(Scene change data)

====

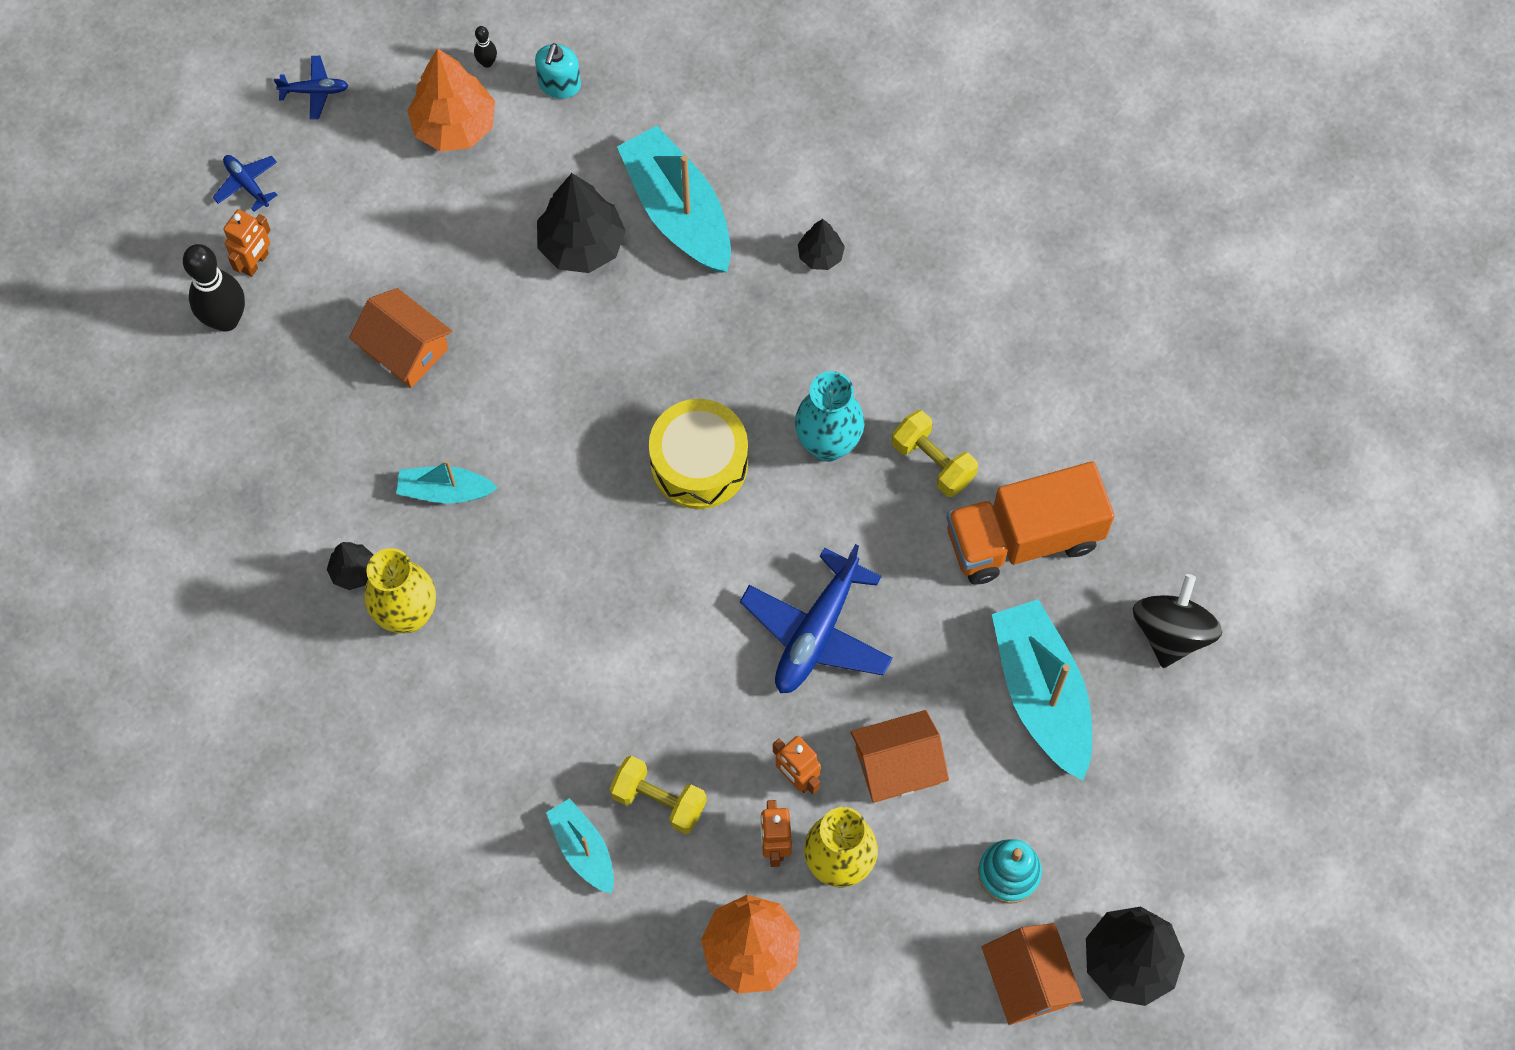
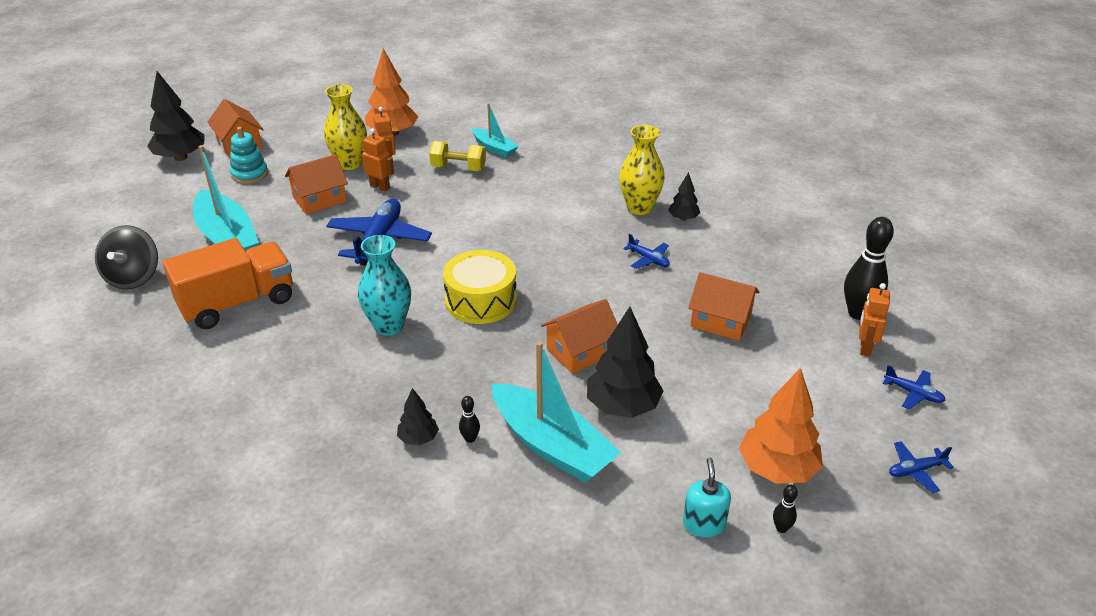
camera: 165 degrees right, 30 degrees down
(445, 491) = (648, 259): turquoise boat -> blue plane
(600, 341) = (580, 351): none -> orange house
(764, 241) = (470, 439): none -> black bowling pin
(933, 462) = (307, 330): yellow dumbbell -> none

====

* **Your goal**:
Copy each line of the records above without change, but do not include any picture.

* **Your solution**:
camera: 165 degrees right, 30 degrees down
(445, 491) = (648, 259): turquoise boat -> blue plane
(600, 341) = (580, 351): none -> orange house
(764, 241) = (470, 439): none -> black bowling pin
(933, 462) = (307, 330): yellow dumbbell -> none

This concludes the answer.